Entries taken from a collection:
◇ ◇ ◇ ◇ ◇ ◇ ◇
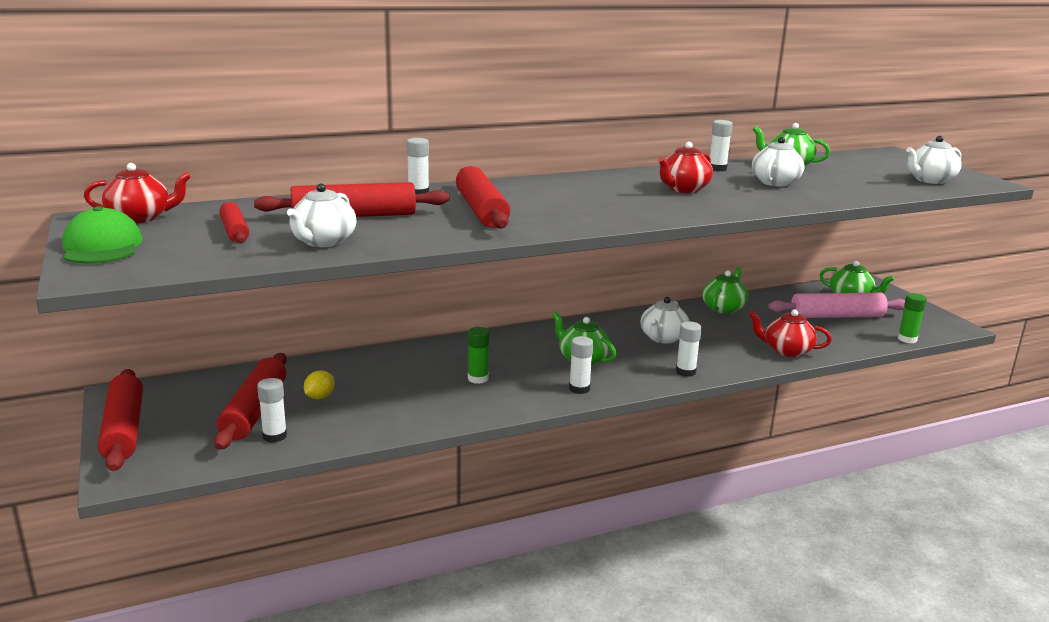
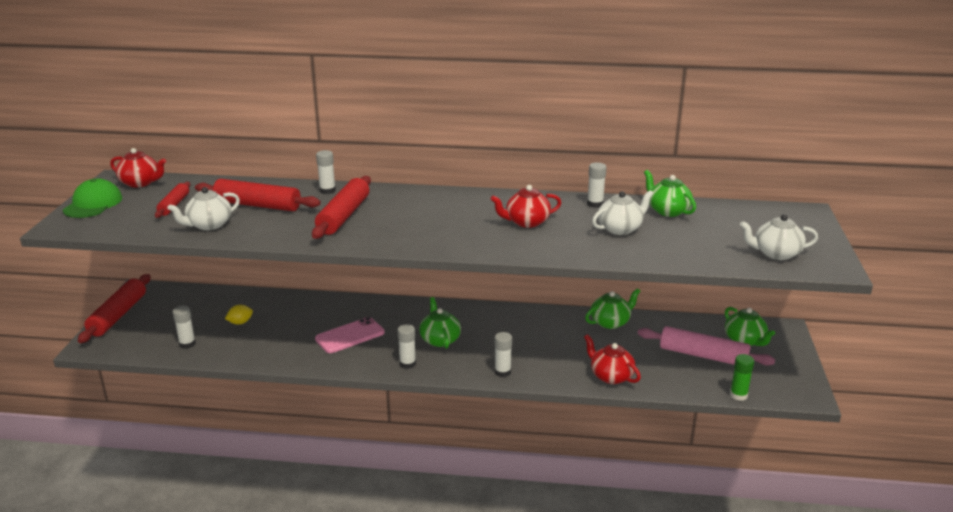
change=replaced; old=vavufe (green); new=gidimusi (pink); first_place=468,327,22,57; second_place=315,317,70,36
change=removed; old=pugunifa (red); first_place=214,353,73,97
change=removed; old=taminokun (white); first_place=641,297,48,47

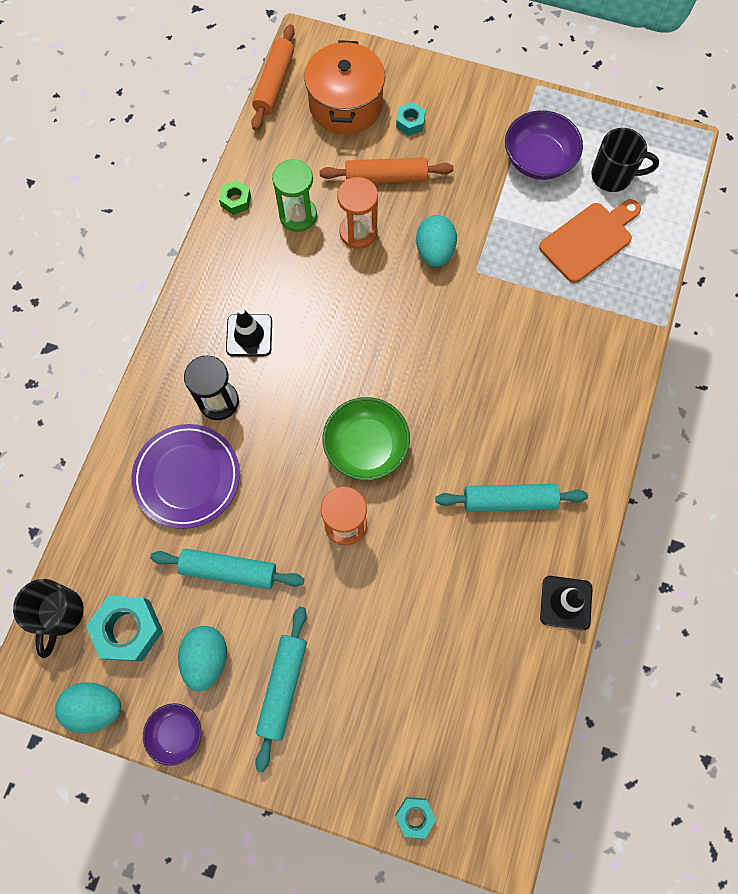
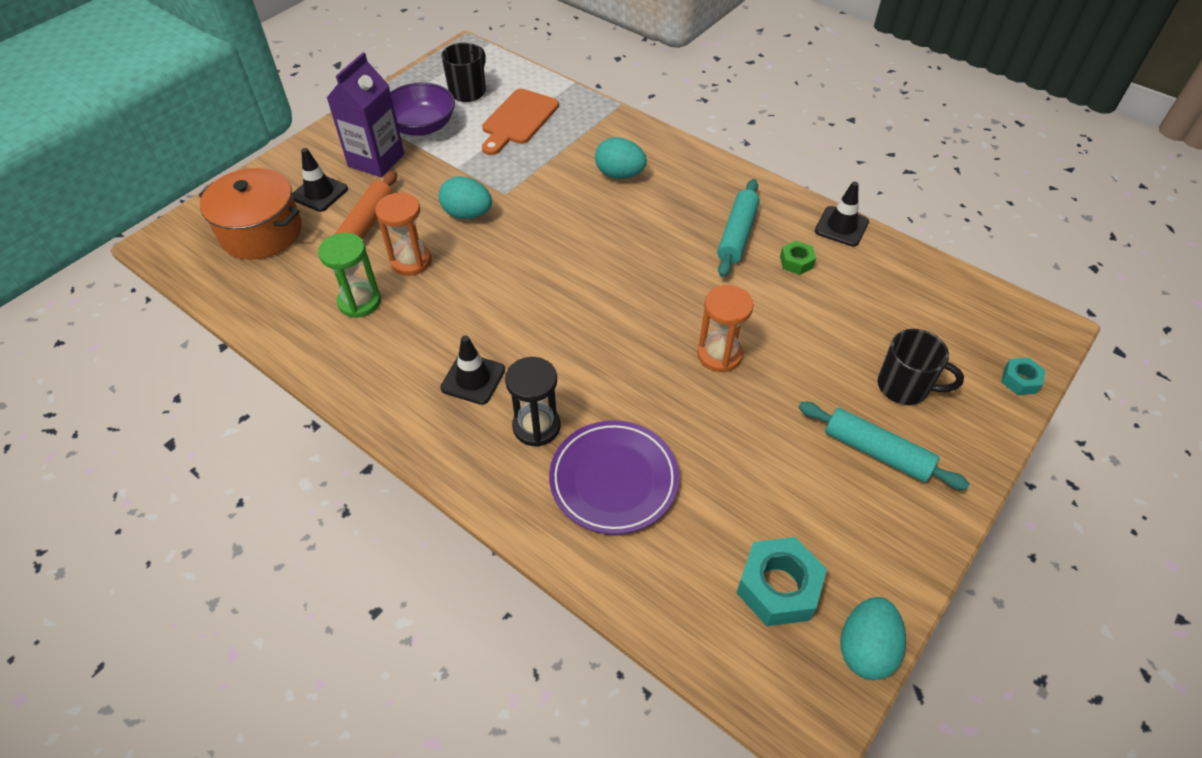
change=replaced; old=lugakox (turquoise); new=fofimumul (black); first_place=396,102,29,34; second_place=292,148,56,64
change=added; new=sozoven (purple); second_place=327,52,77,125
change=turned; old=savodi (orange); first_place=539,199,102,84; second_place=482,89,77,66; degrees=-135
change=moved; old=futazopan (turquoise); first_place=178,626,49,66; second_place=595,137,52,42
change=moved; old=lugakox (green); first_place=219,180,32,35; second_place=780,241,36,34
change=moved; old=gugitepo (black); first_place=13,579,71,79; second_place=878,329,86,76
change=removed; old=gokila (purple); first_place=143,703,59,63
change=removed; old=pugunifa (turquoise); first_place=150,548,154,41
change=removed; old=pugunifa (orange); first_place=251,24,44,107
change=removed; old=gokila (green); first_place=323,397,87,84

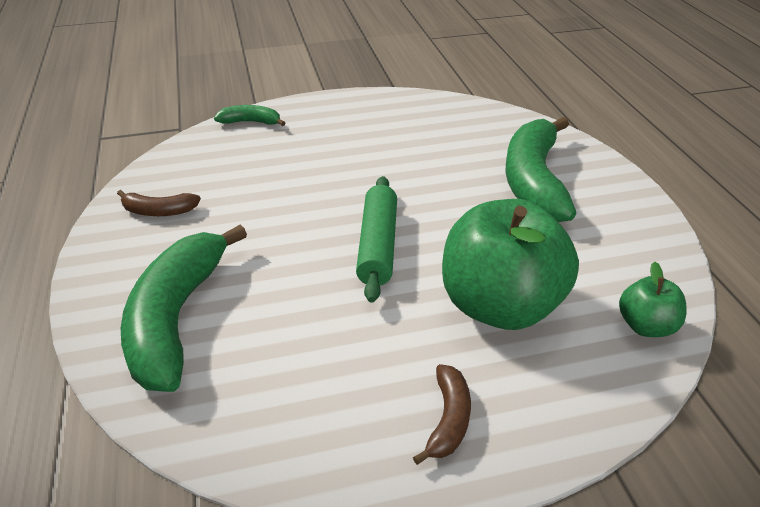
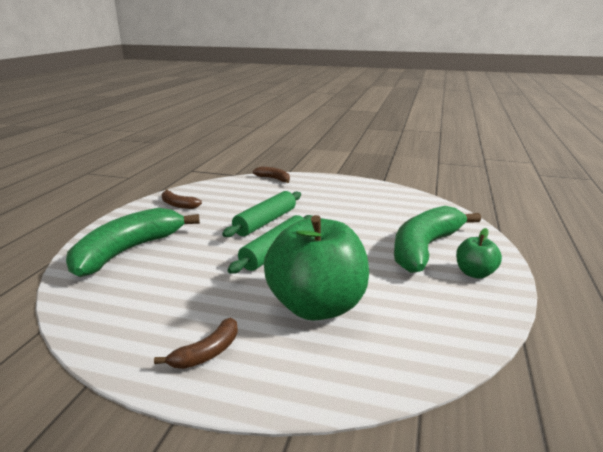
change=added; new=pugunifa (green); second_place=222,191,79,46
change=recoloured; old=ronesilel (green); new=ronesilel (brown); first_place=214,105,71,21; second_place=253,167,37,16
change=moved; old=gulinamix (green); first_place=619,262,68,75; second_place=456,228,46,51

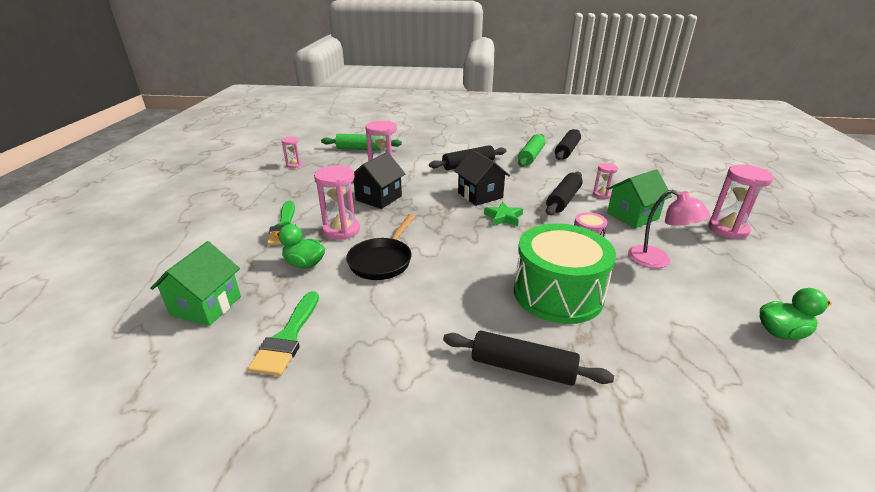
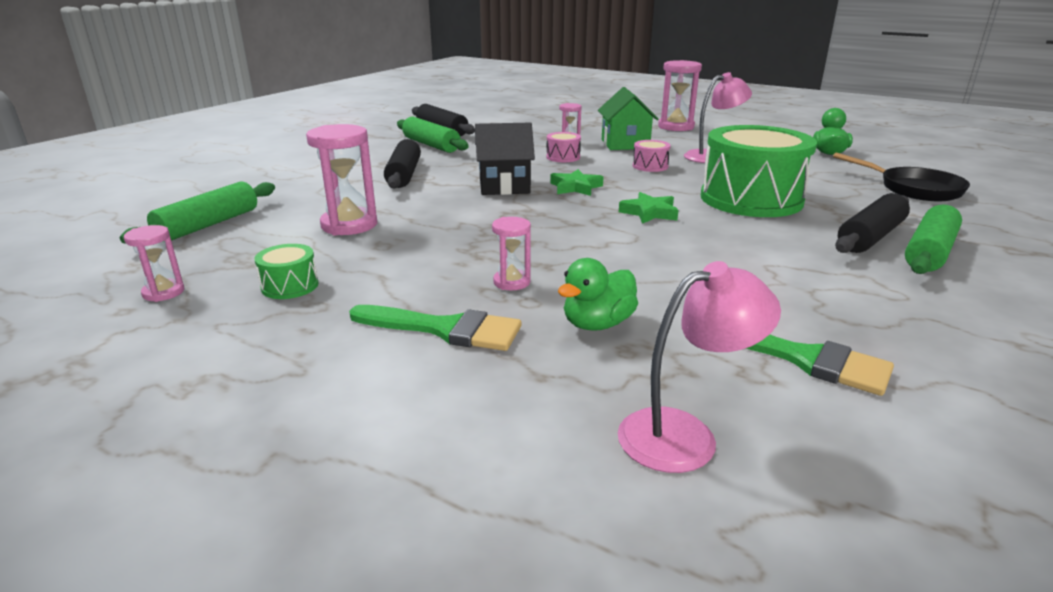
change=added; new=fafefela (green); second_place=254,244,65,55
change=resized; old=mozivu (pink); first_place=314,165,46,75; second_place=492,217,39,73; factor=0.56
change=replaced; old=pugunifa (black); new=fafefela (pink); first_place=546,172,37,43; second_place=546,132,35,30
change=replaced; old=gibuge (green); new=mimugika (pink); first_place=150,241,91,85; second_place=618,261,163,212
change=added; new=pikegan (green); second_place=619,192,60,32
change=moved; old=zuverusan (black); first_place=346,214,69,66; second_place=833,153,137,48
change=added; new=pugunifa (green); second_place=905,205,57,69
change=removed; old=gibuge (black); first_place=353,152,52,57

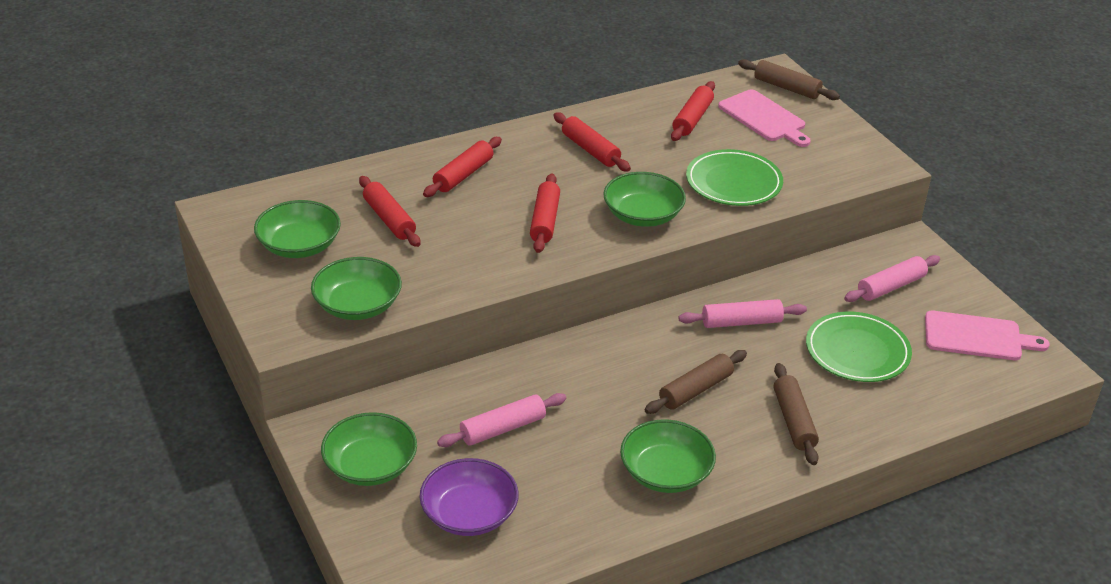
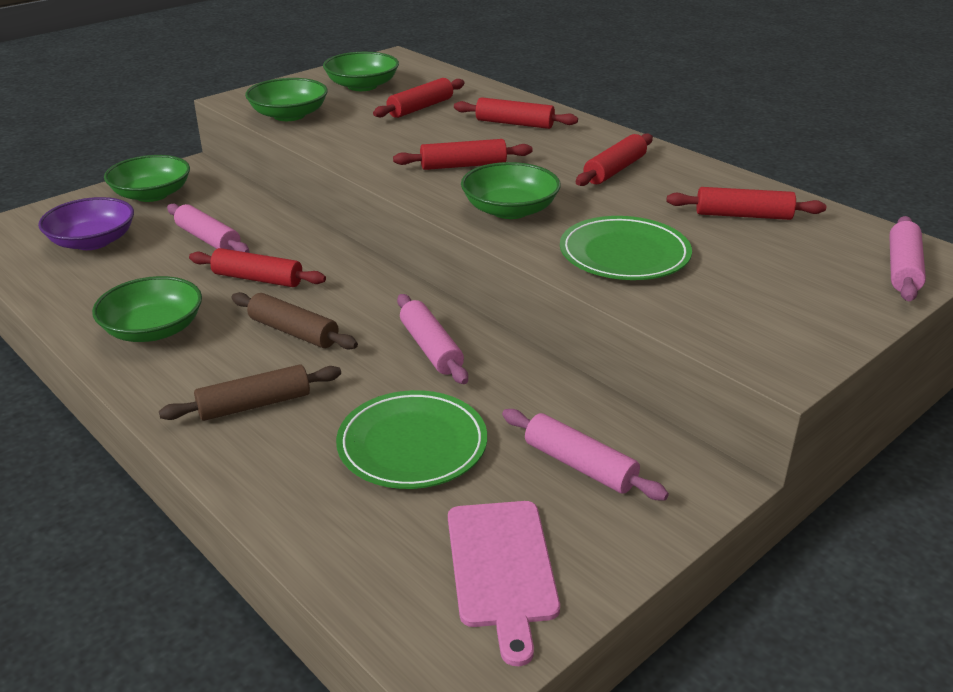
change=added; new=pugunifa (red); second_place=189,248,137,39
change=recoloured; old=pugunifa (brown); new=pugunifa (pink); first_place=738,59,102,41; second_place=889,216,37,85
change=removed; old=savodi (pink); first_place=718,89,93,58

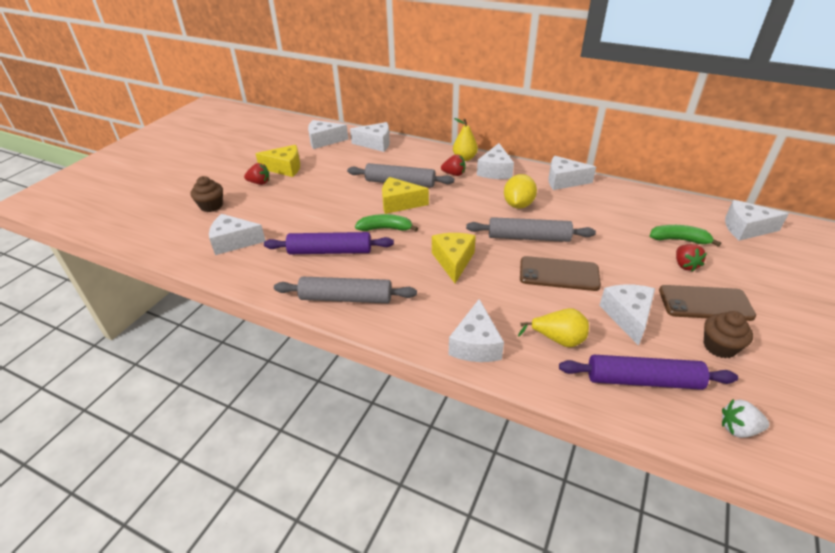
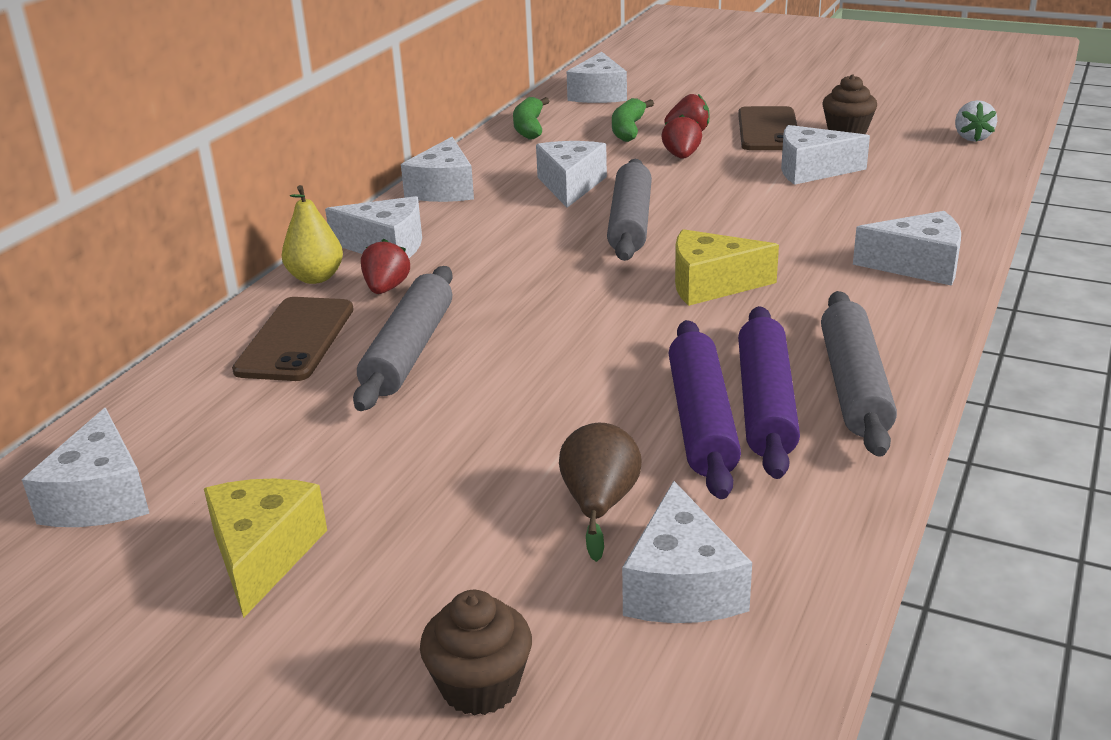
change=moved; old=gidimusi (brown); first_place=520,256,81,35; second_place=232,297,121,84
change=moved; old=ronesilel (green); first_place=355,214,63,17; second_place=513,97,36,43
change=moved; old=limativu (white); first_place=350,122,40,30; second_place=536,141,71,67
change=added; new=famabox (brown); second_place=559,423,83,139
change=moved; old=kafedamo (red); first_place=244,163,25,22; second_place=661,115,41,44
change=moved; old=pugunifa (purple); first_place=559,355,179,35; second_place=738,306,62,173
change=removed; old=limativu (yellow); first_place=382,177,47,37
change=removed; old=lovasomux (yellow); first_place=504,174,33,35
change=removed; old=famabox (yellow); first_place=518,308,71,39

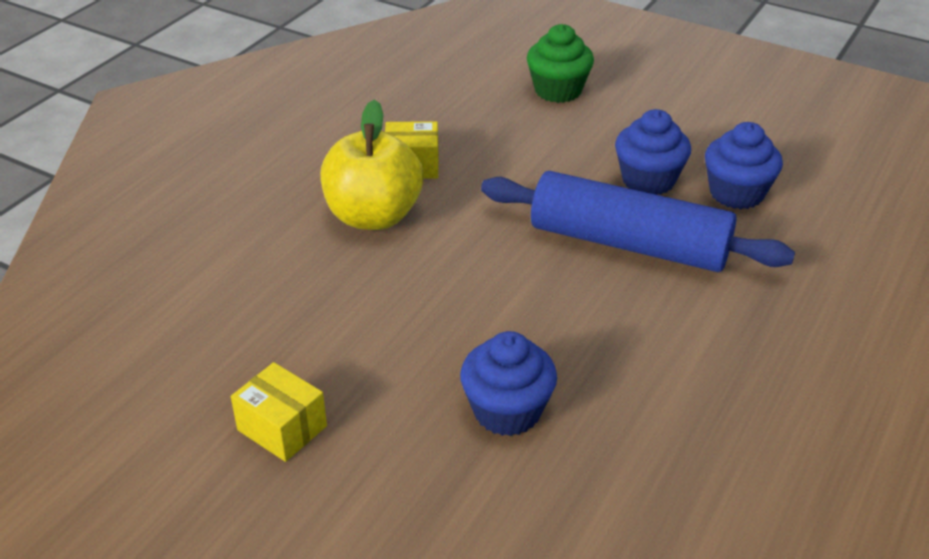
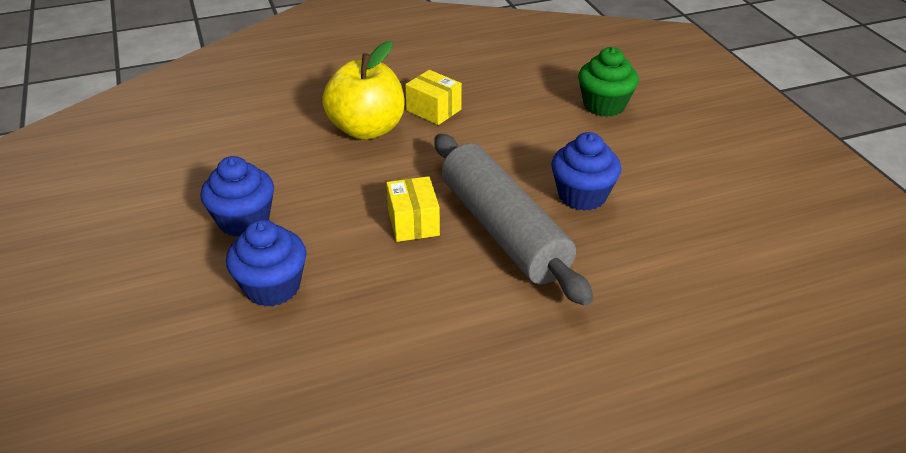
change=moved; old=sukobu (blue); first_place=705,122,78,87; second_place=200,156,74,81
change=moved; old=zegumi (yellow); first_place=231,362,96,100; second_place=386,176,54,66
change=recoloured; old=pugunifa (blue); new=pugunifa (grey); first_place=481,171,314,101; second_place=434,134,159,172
◇ ◇ ◇ ◇ ◇ ◇ ◇
**EXERCISE:**
Exact repetition is the task: every line from the start of the data to the line with "change=removed; old=pugunifa (red);", inclusive, and none after it, pictures omitted.

**YOUR RESPONSE:**
change=replaced; old=vavufe (green); new=gidimusi (pink); first_place=468,327,22,57; second_place=315,317,70,36
change=removed; old=pugunifa (red); first_place=214,353,73,97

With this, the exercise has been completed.